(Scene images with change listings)
--
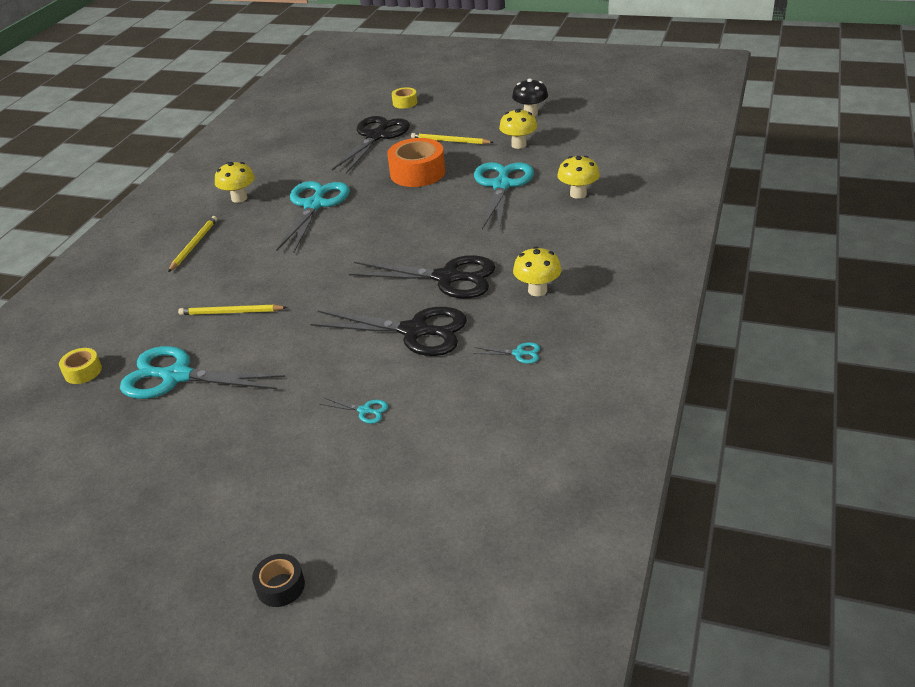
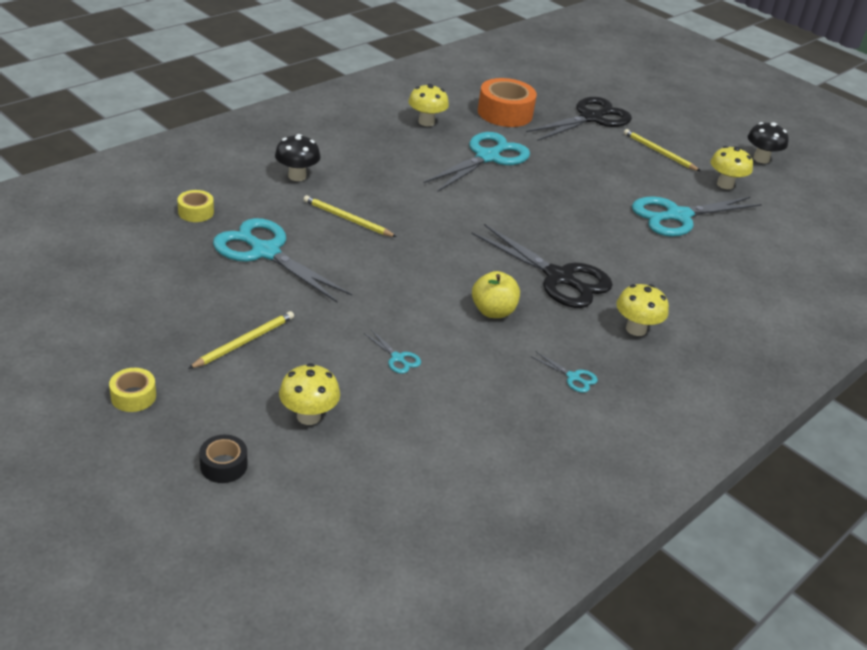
camera: 20 degrees right, 0 degrees up
(156, 296) = (297, 176): none -> black mushroom
(194, 245) = (358, 146): yellow pencil -> yellow pencil (244, 342)
(405, 103) = (643, 97): yellow tape -> yellow tape (133, 396)
(415, 331) = (493, 311): black scissors -> yellow apple
(417, 173) = (605, 169): orange tape -> orange tape (505, 113)
(502, 185) = (677, 216): turquoise scissors -> turquoise scissors turned 150 degrees counterclockwise
(578, 194) = (748, 257): yellow mushroom -> yellow mushroom (308, 416)

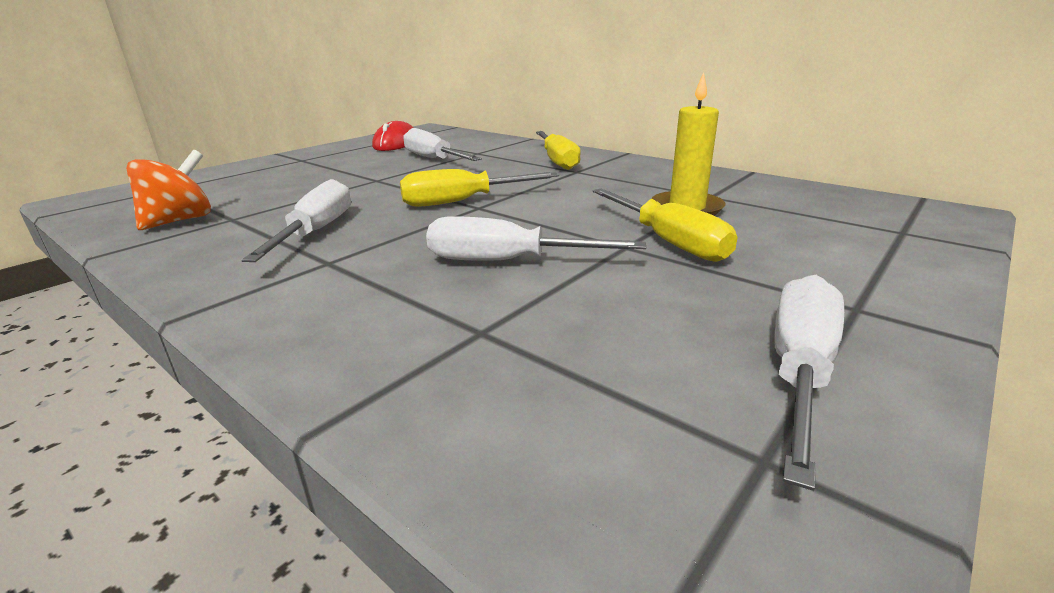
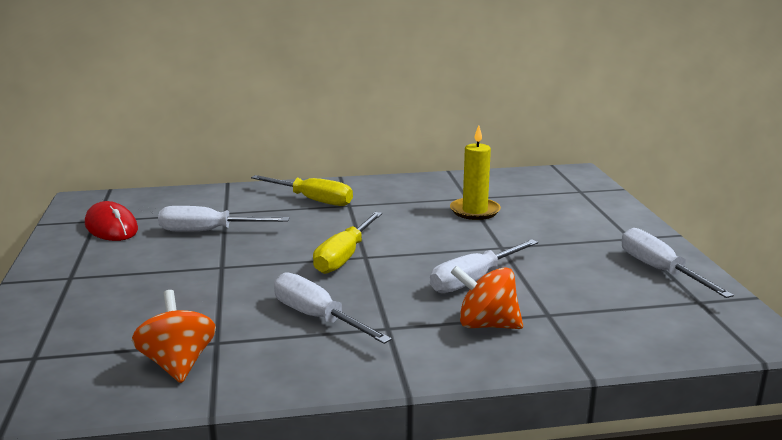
camera: 50 degrees left, 5 degrees down
(395, 304) = (486, 325): none -> orange spinning top
(668, 241) = (512, 236): yellow screwdriver -> none

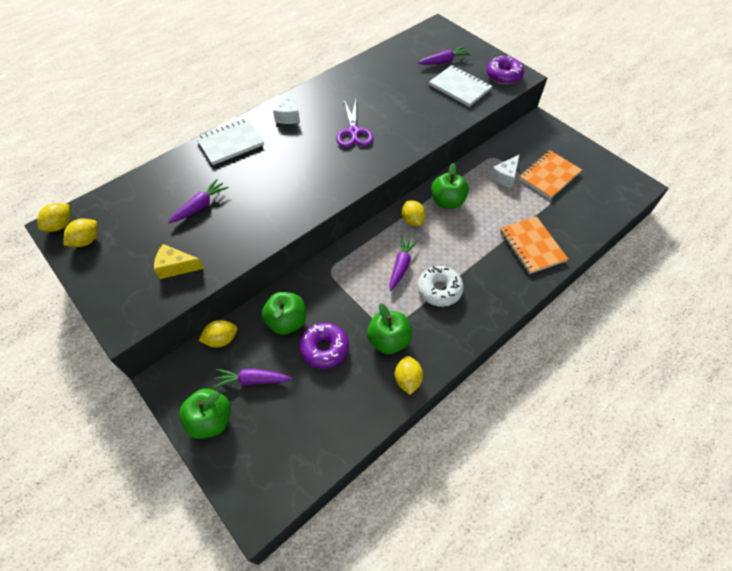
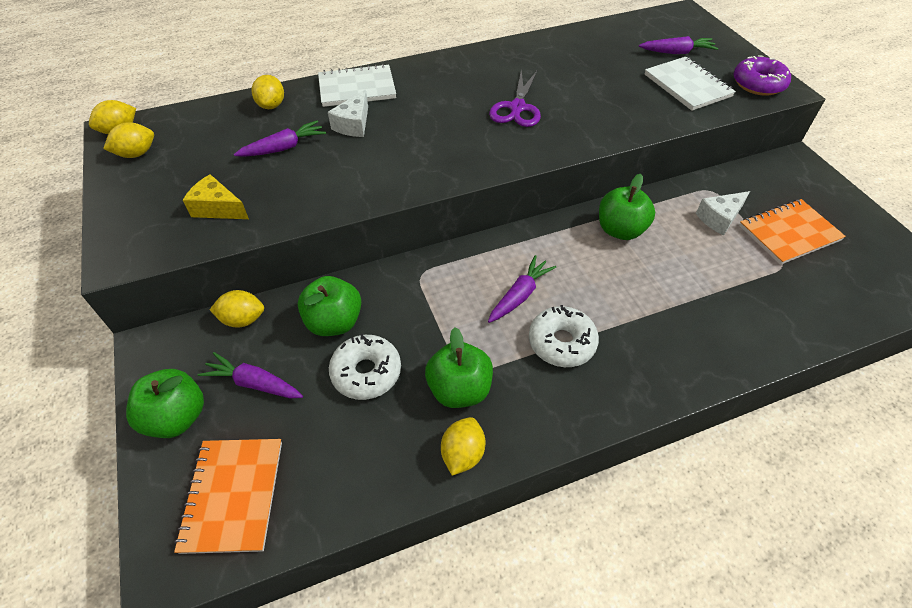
camera: 20 degrees right, 5 degrees down
(288, 116) = (442, 73): white cheese -> white cheese (354, 124)
(324, 348) = (366, 372): purple donut -> white donut
(412, 220) = (560, 241): yellow lemon -> yellow lemon (272, 105)
(532, 246) = (728, 322): orange notebook -> orange notebook (233, 495)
--
Copy each line of the records above that carries the word "white".

→ Written solution
(288, 116) = (442, 73): white cheese -> white cheese (354, 124)
(324, 348) = (366, 372): purple donut -> white donut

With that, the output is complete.